— Saved entries —
'''

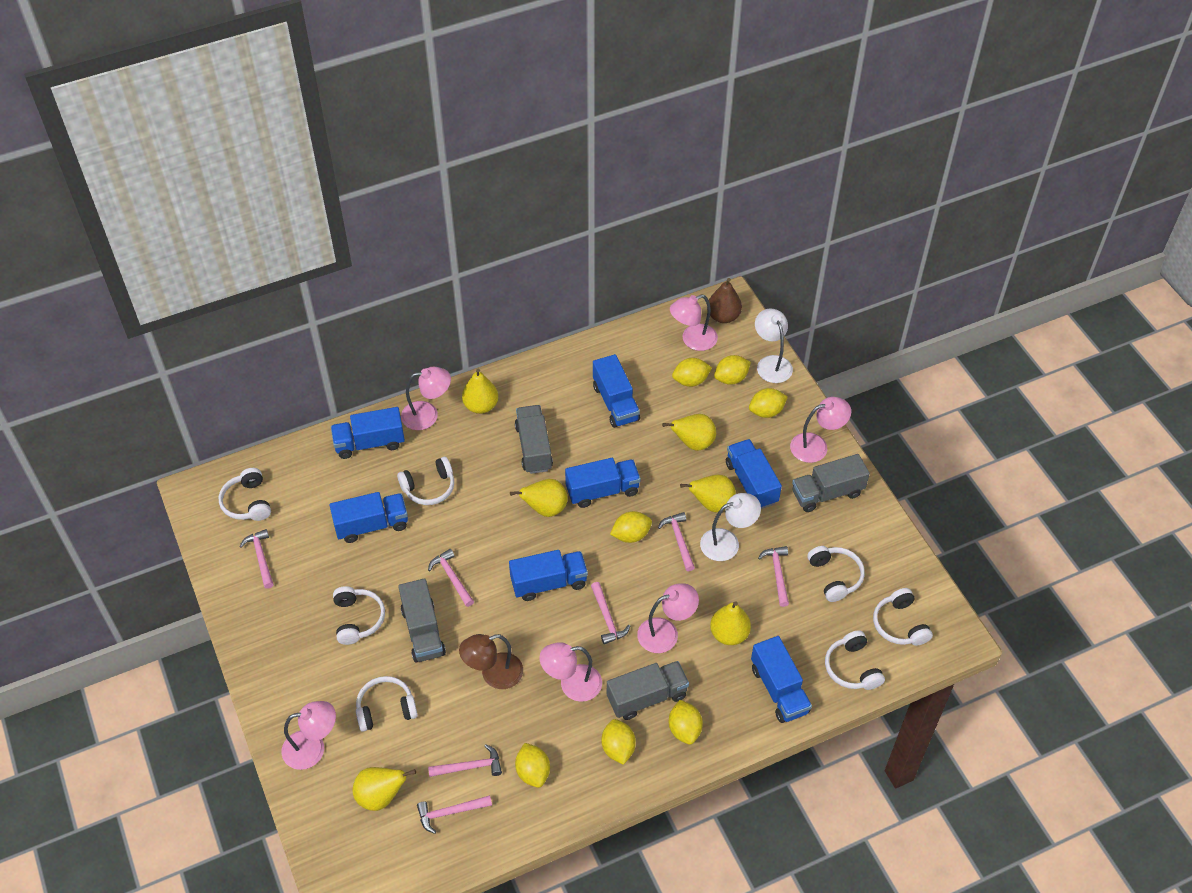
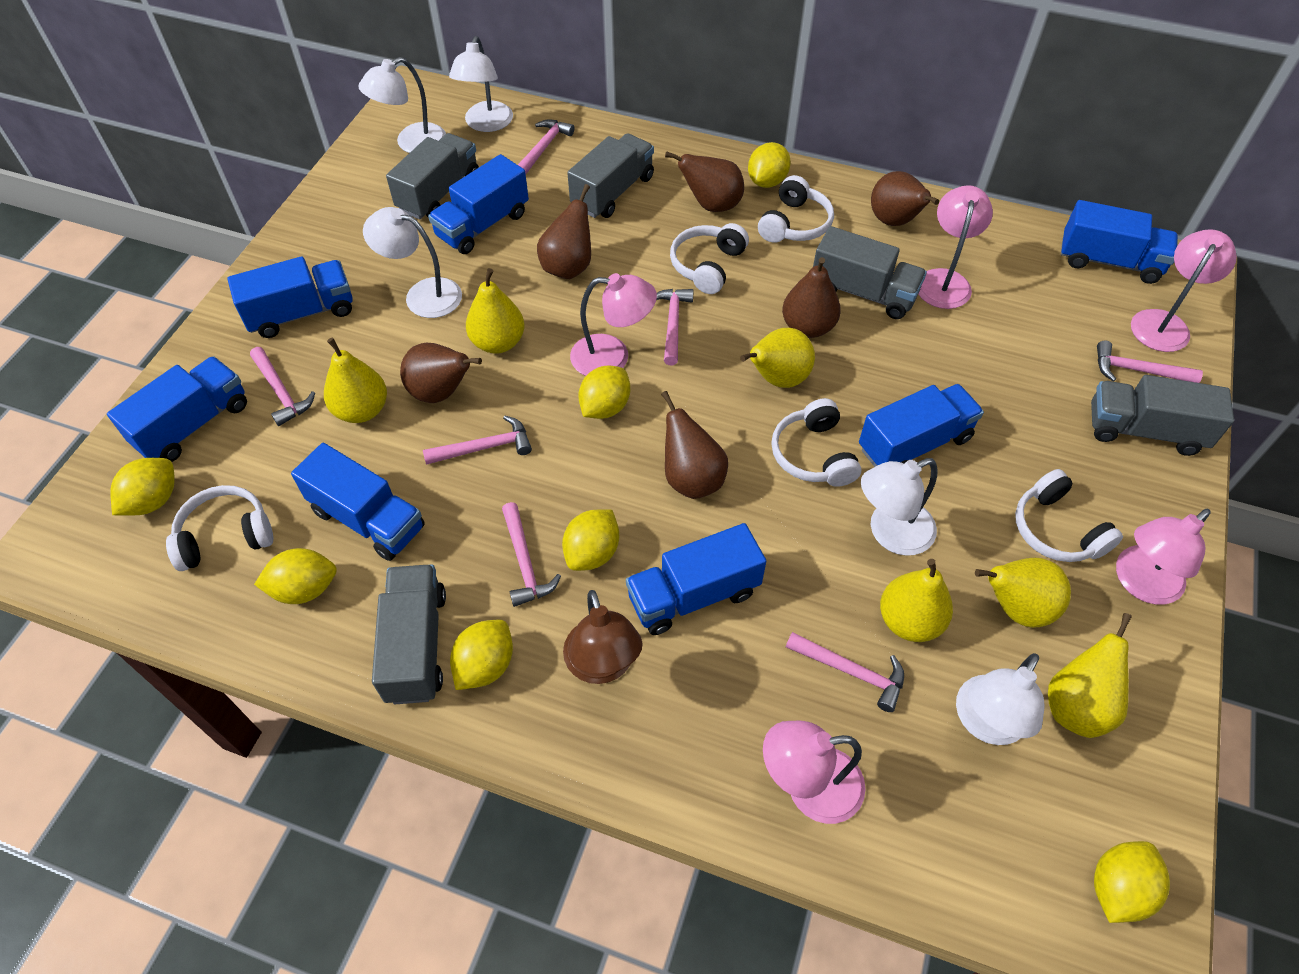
brown pear: 1 -> 6
grey truck: 4 -> 5
pink lamp: 6 -> 5
white headphones: 7 -> 5
white lamp: 2 -> 5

'''

— Exercise goal —
Your copy of the records must match them exactly, except that no pictures appear in it.

— The answer —
brown pear: 1 -> 6
grey truck: 4 -> 5
pink lamp: 6 -> 5
white headphones: 7 -> 5
white lamp: 2 -> 5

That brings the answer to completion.